Drop every image, then reproduce the data exactly as given.

-- INFORMATION --
□ □ □
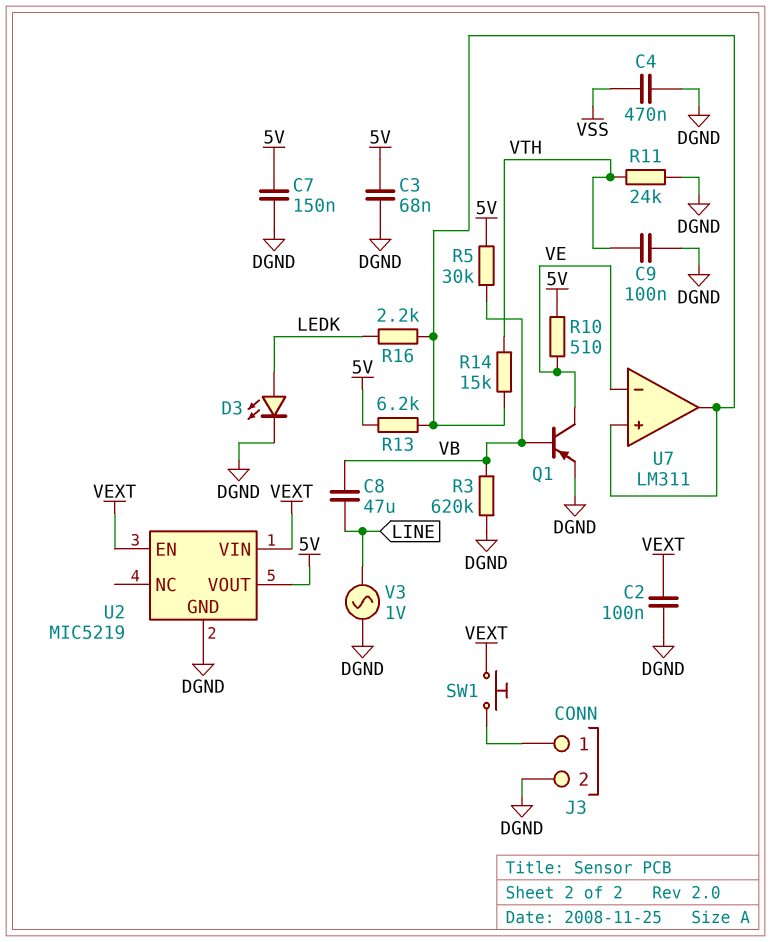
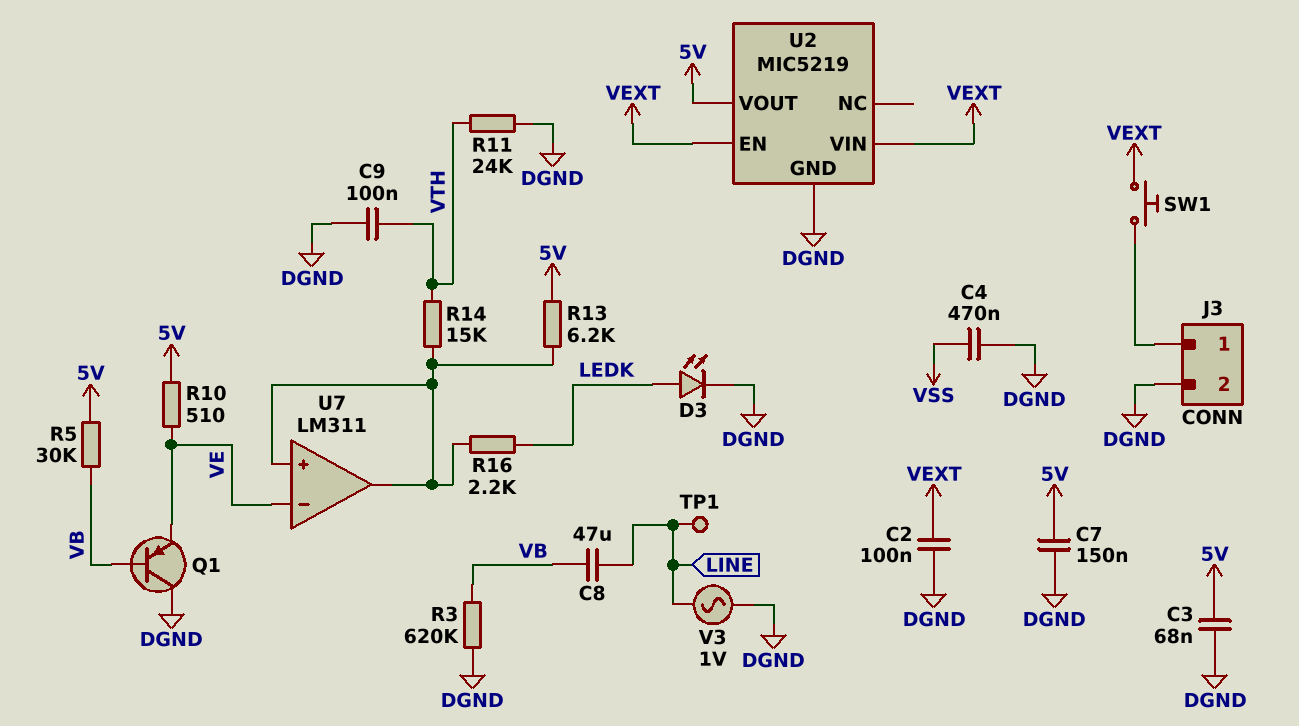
Q1: PNP (B VB, C VE, E DGND) -> PNP (B VB, C DGND, E VE)
TP1: none -> test point (LINE)

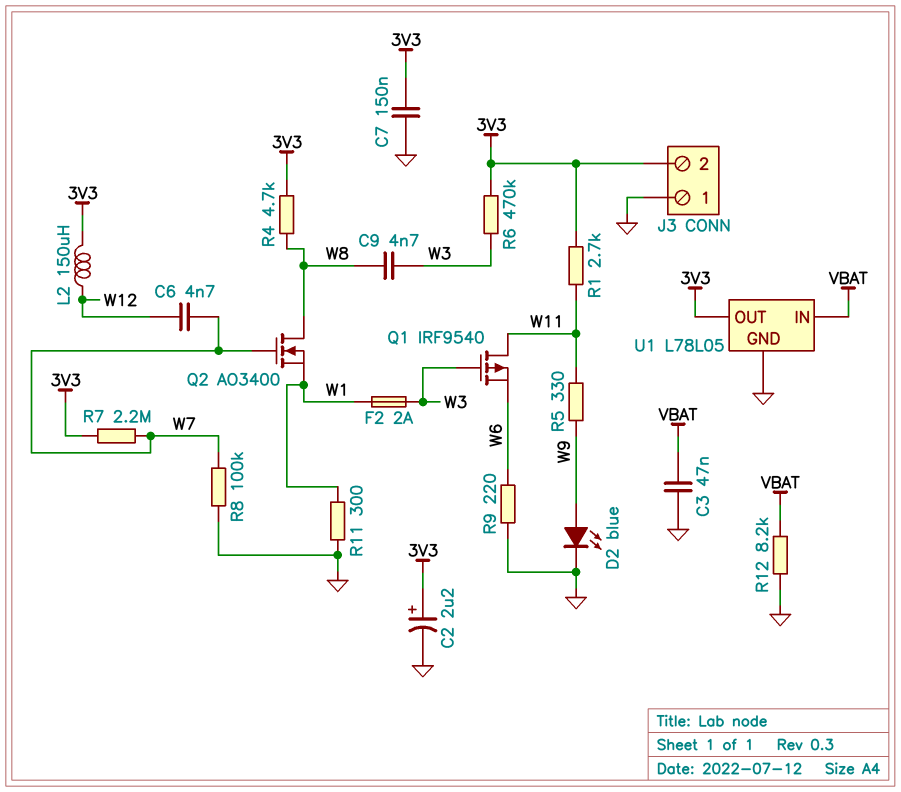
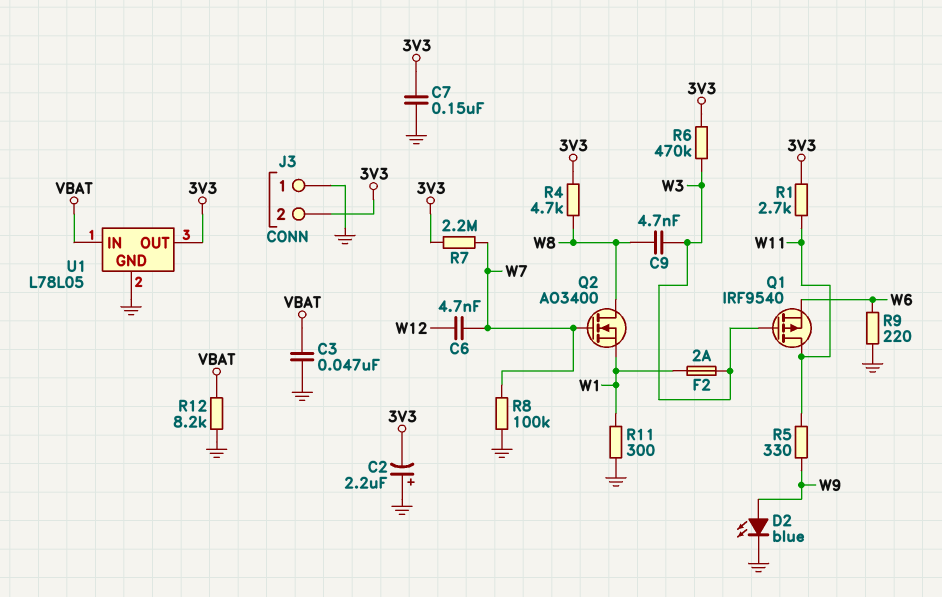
C2: 2.2uF (plus 3V3, minus GND) -> 2.2uF (plus GND, minus 3V3)
L2: 150uH (3V3, W12) -> none

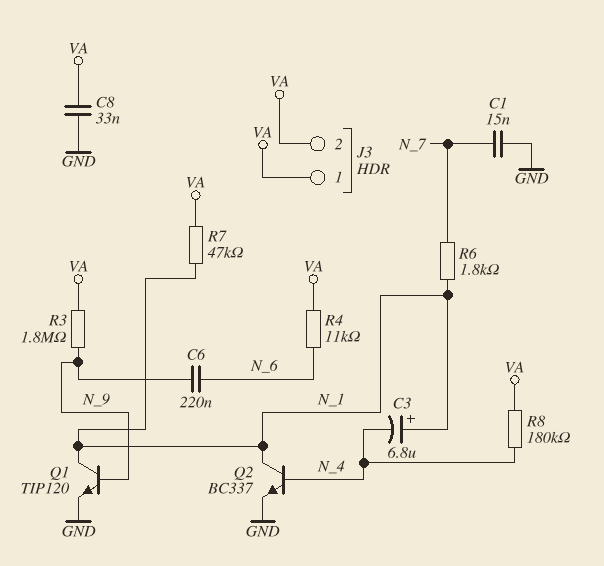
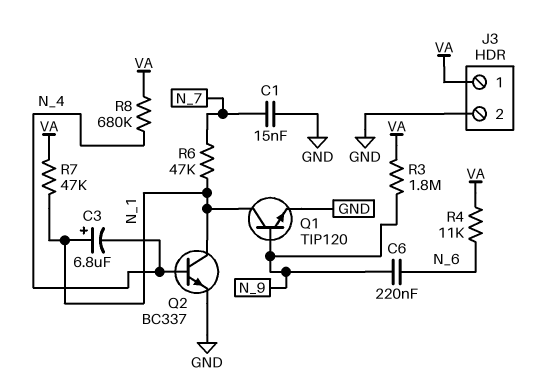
C8: 33nF (GND, VA) -> none
J3 pin 2: VA -> GND
R6: 1.8k (N_1, N_7) -> 47k (N_1, N_7)
R8: 180k (N_4, VA) -> 680k (N_4, VA)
□ □ □
-- SOLUTION TO THIS PROBLEM --
Q1: PNP (B VB, C VE, E DGND) -> PNP (B VB, C DGND, E VE)
TP1: none -> test point (LINE)

C2: 2.2uF (plus 3V3, minus GND) -> 2.2uF (plus GND, minus 3V3)
L2: 150uH (3V3, W12) -> none

C8: 33nF (GND, VA) -> none
J3 pin 2: VA -> GND
R6: 1.8k (N_1, N_7) -> 47k (N_1, N_7)
R8: 180k (N_4, VA) -> 680k (N_4, VA)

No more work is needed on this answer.